▶ [WHAT THIS TASK INVOLVES]:
Each image should be skipped while the records are restated word for word.

Version comparison data
————————

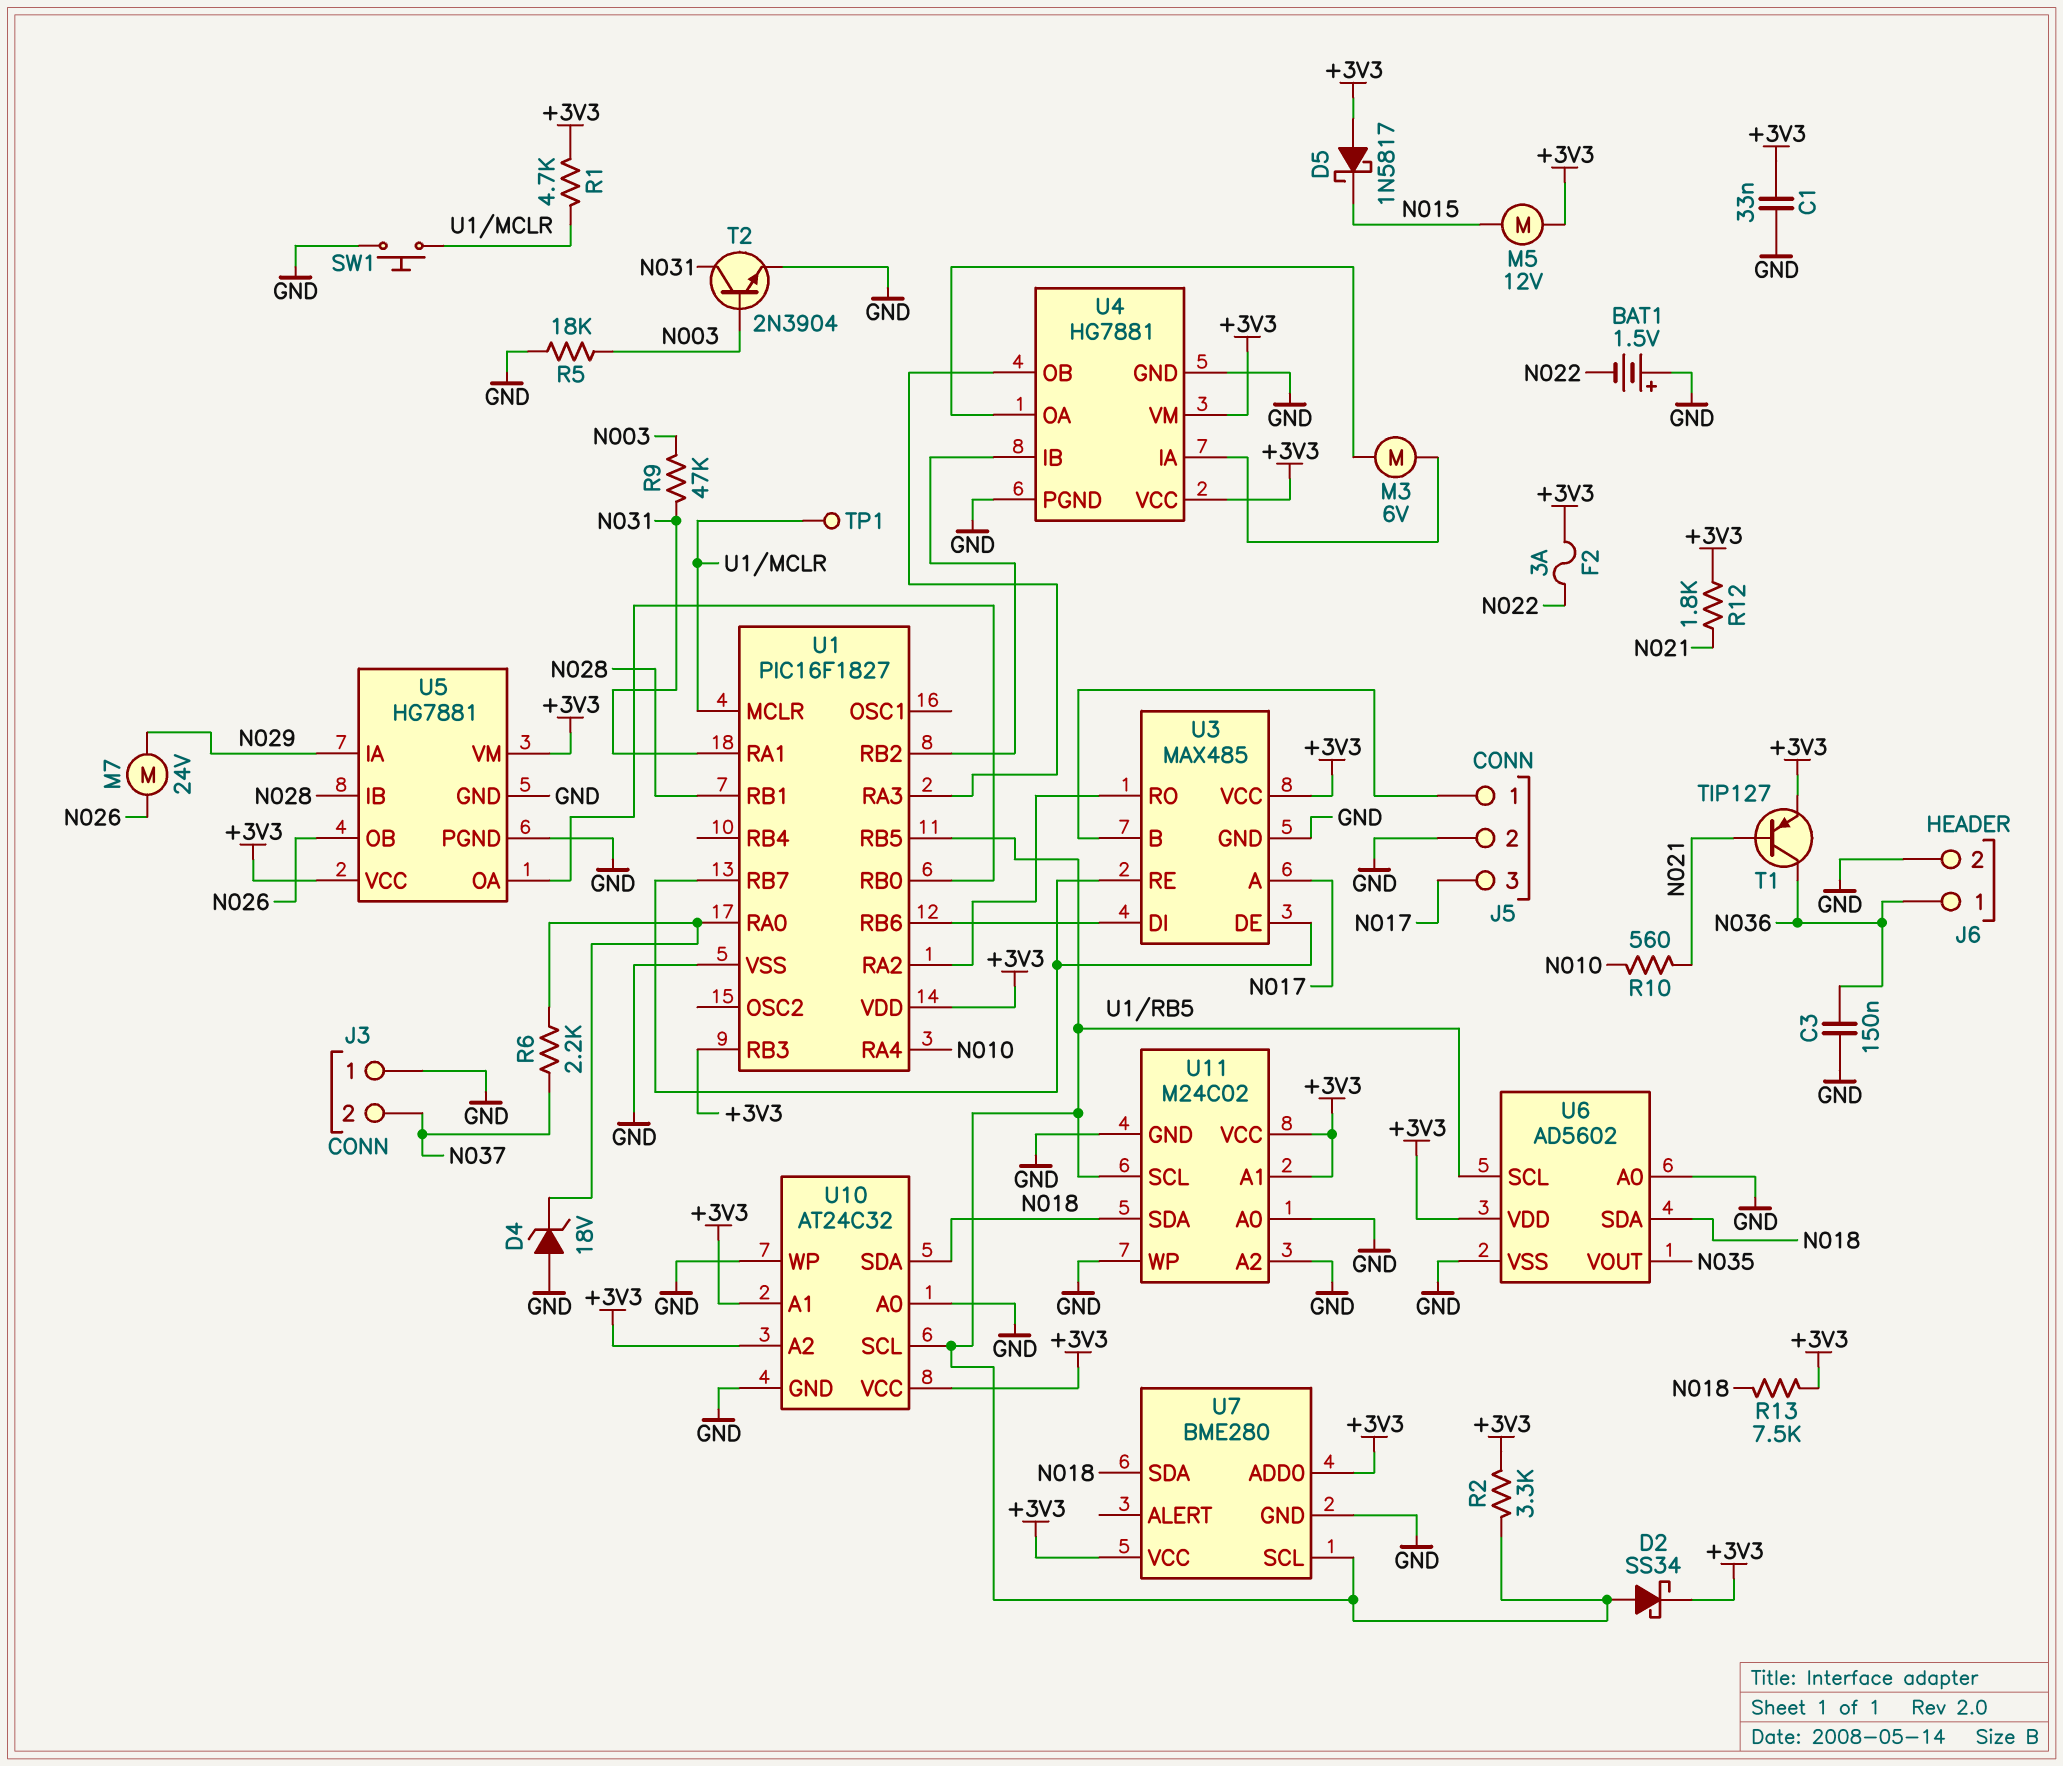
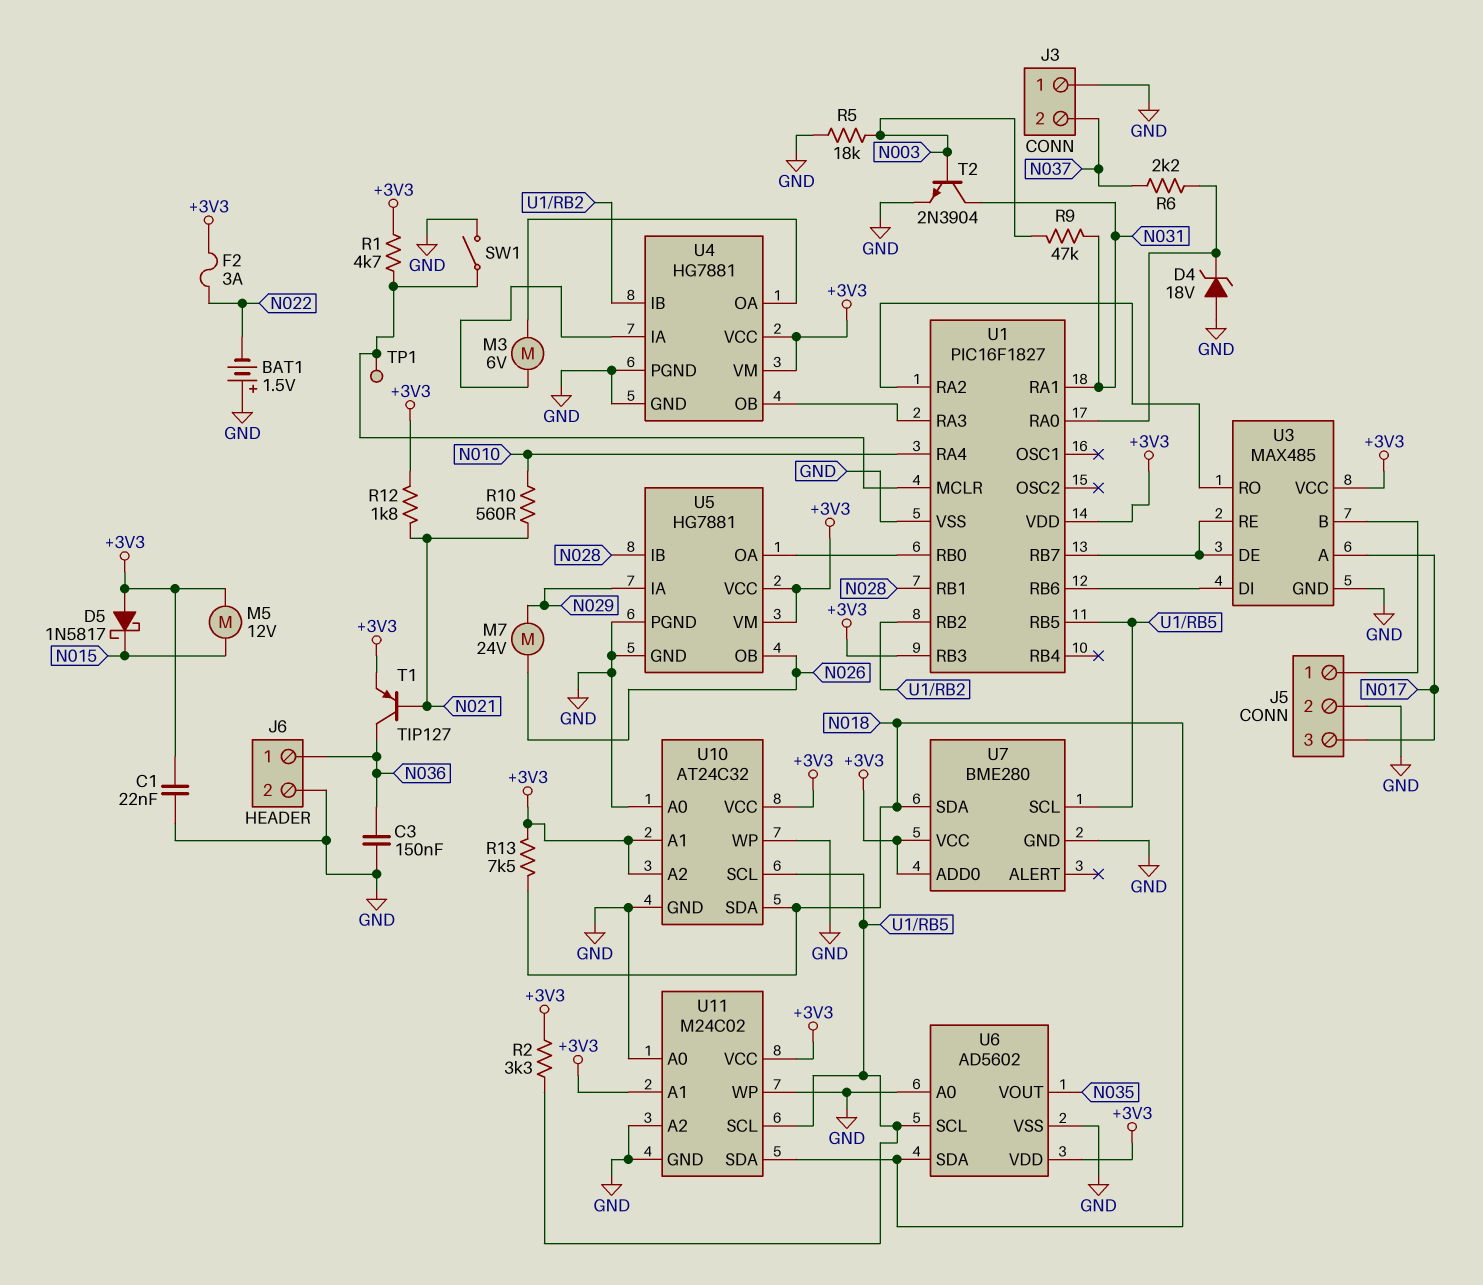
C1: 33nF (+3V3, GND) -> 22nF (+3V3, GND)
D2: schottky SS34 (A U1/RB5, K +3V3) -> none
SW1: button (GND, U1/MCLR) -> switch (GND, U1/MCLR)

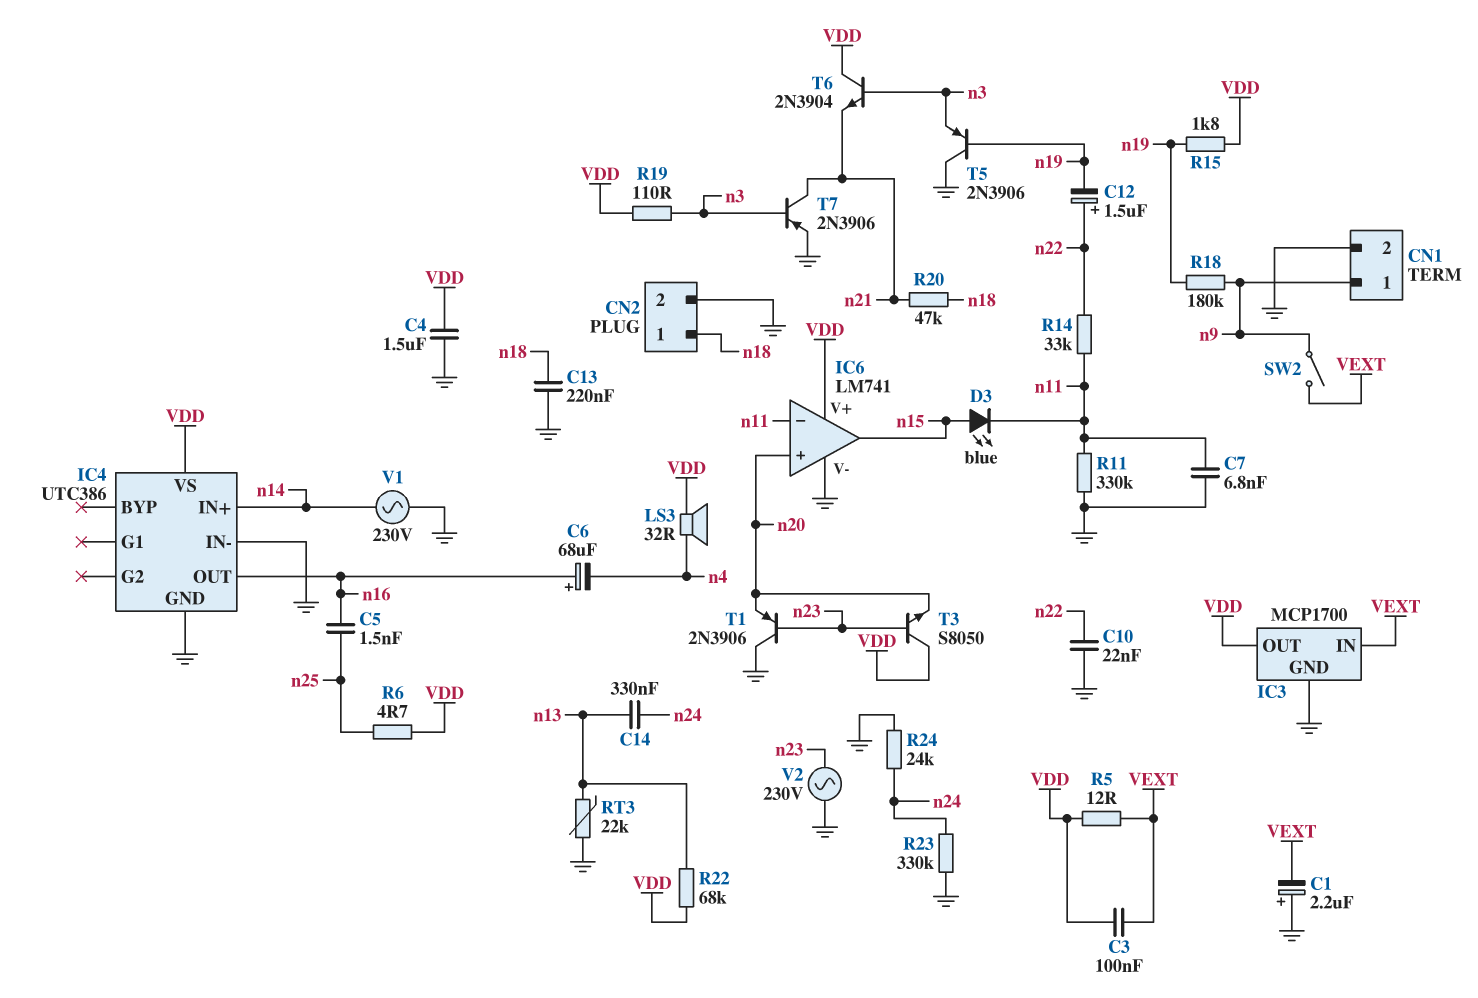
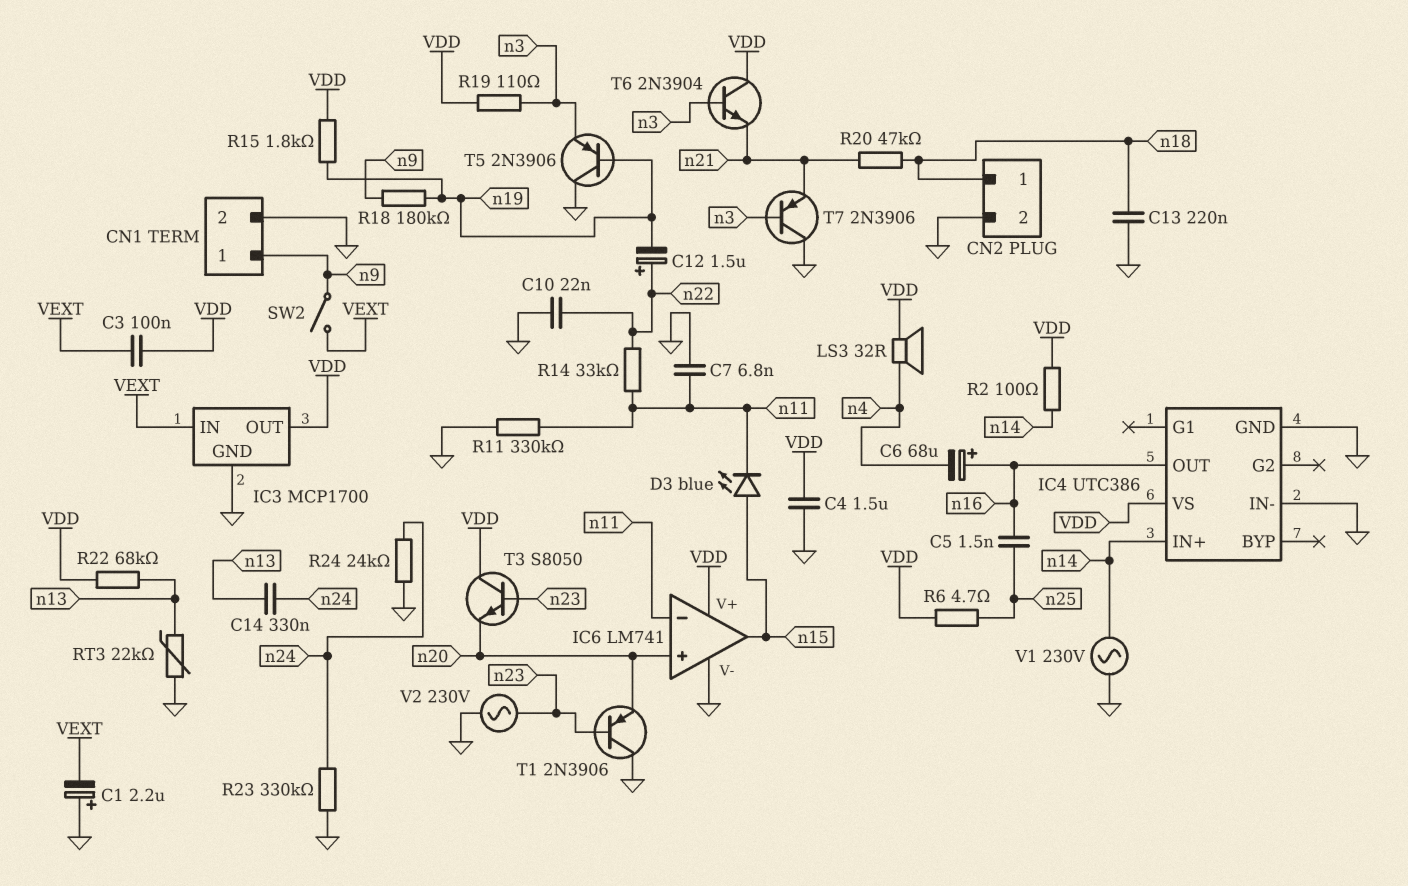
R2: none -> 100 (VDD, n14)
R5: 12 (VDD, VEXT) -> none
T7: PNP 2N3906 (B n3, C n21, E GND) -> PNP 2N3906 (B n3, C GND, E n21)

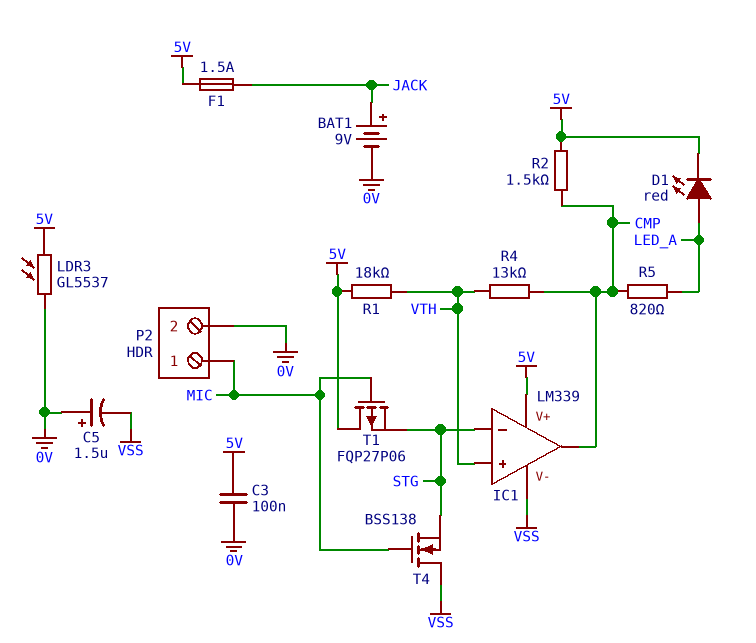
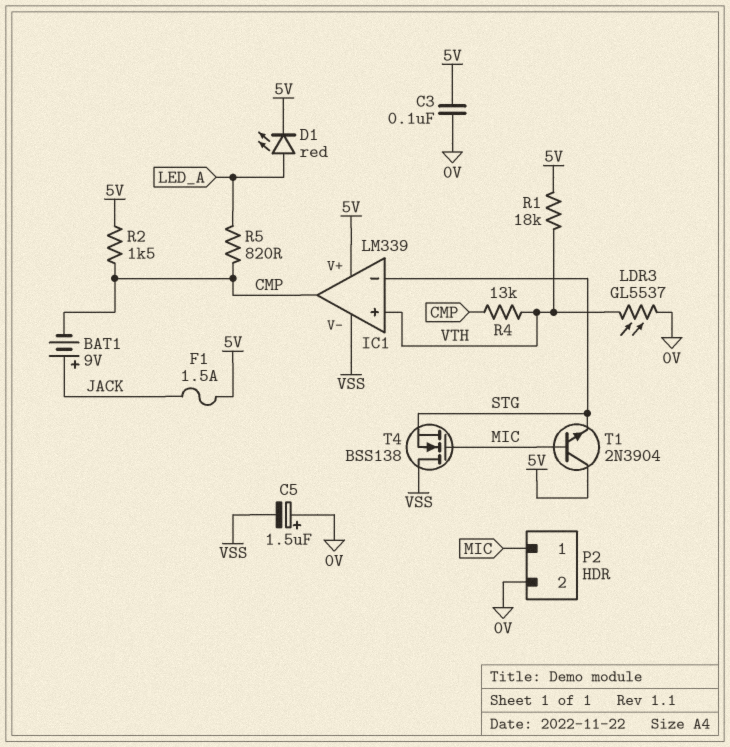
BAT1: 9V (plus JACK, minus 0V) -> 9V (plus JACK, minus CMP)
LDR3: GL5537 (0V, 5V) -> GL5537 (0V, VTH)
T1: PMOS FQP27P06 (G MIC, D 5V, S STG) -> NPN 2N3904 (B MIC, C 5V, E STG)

————————

▶ [WRITTEN ANSWER]:
C1: 33nF (+3V3, GND) -> 22nF (+3V3, GND)
D2: schottky SS34 (A U1/RB5, K +3V3) -> none
SW1: button (GND, U1/MCLR) -> switch (GND, U1/MCLR)

R2: none -> 100 (VDD, n14)
R5: 12 (VDD, VEXT) -> none
T7: PNP 2N3906 (B n3, C n21, E GND) -> PNP 2N3906 (B n3, C GND, E n21)

BAT1: 9V (plus JACK, minus 0V) -> 9V (plus JACK, minus CMP)
LDR3: GL5537 (0V, 5V) -> GL5537 (0V, VTH)
T1: PMOS FQP27P06 (G MIC, D 5V, S STG) -> NPN 2N3904 (B MIC, C 5V, E STG)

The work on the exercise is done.